**Given entries:**

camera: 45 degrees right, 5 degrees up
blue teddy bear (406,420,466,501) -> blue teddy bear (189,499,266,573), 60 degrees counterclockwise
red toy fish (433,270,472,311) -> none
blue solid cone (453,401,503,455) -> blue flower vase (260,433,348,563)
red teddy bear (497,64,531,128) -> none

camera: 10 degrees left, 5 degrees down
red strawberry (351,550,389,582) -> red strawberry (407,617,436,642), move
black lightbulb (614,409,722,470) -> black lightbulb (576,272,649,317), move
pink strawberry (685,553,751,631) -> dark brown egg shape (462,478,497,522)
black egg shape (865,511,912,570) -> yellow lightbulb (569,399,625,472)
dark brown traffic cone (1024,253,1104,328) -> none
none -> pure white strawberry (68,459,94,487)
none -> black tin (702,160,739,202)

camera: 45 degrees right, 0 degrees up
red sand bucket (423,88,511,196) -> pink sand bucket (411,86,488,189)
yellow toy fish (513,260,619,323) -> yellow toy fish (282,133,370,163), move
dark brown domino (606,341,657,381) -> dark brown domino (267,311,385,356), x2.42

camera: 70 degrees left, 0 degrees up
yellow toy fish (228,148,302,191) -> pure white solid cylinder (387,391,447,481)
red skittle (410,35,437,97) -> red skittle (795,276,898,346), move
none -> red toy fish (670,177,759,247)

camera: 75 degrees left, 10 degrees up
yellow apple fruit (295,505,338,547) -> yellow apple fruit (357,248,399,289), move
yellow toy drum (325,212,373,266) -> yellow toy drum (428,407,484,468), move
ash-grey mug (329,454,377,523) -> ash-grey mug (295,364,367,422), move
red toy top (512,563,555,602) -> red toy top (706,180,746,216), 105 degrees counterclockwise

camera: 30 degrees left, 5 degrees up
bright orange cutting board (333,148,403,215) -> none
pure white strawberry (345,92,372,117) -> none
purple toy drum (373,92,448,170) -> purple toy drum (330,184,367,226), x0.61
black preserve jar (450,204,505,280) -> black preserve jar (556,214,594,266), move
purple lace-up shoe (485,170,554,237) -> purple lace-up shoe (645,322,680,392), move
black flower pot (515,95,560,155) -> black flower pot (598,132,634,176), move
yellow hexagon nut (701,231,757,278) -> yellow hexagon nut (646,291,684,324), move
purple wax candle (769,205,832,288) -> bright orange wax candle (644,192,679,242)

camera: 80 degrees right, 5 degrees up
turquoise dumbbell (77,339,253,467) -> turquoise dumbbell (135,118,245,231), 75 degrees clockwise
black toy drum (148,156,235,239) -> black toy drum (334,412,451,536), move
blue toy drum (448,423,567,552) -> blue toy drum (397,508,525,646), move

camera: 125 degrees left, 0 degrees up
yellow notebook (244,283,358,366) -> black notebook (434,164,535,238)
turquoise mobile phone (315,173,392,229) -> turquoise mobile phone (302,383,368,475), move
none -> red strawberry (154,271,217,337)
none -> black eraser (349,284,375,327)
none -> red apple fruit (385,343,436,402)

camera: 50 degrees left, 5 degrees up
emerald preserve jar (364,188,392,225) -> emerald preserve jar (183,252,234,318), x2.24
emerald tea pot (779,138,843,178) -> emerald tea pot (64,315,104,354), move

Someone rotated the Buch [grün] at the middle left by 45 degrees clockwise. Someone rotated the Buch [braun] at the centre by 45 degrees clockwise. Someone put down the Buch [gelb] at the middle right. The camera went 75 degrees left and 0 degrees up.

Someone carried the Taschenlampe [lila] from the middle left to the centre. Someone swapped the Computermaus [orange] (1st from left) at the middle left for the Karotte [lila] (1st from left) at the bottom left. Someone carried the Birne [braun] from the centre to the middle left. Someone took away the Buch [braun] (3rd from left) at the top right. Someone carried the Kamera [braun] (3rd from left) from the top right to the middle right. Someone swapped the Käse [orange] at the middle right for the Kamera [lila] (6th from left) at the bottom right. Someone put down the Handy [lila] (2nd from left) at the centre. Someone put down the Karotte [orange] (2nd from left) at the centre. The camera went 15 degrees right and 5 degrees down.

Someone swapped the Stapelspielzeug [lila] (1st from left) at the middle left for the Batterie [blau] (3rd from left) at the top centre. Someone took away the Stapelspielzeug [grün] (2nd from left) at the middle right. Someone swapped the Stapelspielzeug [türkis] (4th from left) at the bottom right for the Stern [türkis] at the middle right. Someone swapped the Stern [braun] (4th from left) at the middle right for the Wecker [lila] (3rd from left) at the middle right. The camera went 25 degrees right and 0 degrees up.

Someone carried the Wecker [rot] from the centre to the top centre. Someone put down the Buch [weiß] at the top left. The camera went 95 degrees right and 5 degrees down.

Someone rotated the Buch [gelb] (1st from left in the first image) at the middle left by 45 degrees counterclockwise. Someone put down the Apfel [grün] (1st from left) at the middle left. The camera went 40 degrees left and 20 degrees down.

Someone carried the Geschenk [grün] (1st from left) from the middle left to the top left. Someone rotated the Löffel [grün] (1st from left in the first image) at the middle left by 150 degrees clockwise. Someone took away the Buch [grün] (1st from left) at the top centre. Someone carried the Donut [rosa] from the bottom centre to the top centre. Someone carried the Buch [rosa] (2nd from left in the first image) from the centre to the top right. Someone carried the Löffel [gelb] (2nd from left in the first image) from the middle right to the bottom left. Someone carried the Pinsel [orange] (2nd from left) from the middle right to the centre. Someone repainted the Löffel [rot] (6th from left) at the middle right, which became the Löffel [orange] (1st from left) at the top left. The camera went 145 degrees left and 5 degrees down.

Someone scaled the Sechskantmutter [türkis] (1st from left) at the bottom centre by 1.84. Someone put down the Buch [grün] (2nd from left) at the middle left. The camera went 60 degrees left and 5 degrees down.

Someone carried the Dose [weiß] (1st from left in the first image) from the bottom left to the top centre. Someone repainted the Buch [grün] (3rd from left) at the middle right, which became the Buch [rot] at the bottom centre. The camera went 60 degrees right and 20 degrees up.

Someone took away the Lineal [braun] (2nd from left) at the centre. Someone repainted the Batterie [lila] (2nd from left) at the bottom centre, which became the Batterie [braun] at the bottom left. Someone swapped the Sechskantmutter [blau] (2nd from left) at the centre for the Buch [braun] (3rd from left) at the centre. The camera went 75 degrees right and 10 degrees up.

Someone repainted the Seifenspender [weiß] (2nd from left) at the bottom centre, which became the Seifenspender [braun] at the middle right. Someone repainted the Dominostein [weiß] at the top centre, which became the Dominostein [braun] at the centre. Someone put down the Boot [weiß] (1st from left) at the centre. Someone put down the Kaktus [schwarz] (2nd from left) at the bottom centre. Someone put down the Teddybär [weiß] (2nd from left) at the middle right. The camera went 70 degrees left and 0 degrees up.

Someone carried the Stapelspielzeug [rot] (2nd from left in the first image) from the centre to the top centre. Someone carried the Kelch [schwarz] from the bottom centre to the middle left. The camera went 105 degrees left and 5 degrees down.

**Task instructions:**
For the word "Wecker", count the lines in the records that contain it. Give the number and no other words.

**Task response:**
2